Scene images with change listings:
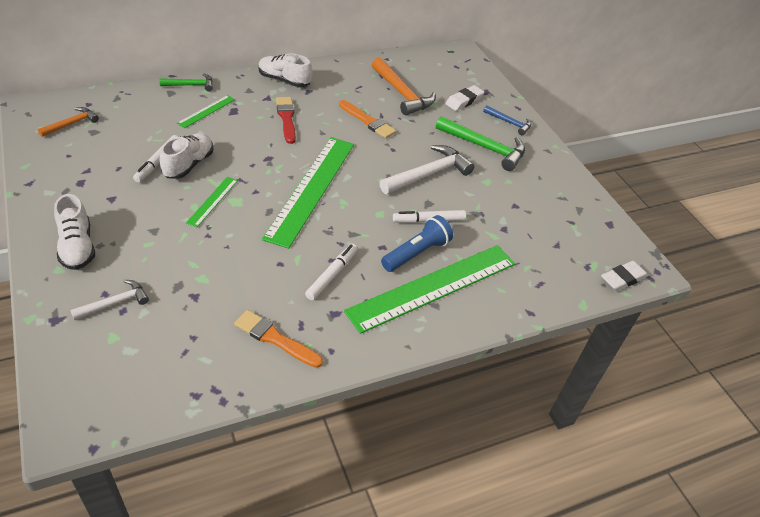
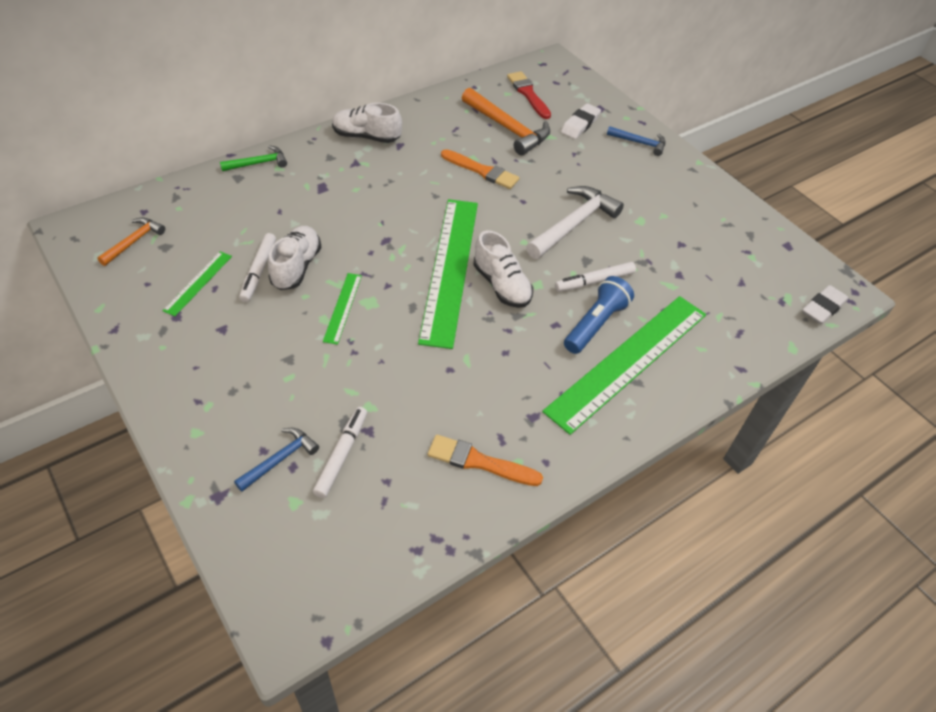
camera: 10 degrees left, 5 degrees up
(77, 247) = (207, 399): white shoe -> white shoe (501, 285)
(115, 303) = (280, 459): white hammer -> blue hammer
(206, 111) = (290, 194): green ruler -> green ruler (198, 283)
(286, 118) = (387, 185): red brush -> red brush (528, 94)
(332, 275) = (513, 371): white marker -> white marker (341, 455)
(485, 148) = (623, 179): green hammer -> none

- **What is needed**
Exact reproduction of the entries above is required, with pictures excluded.

- **Exercise solution**
camera: 10 degrees left, 5 degrees up
(77, 247) = (207, 399): white shoe -> white shoe (501, 285)
(115, 303) = (280, 459): white hammer -> blue hammer
(206, 111) = (290, 194): green ruler -> green ruler (198, 283)
(286, 118) = (387, 185): red brush -> red brush (528, 94)
(332, 275) = (513, 371): white marker -> white marker (341, 455)
(485, 148) = (623, 179): green hammer -> none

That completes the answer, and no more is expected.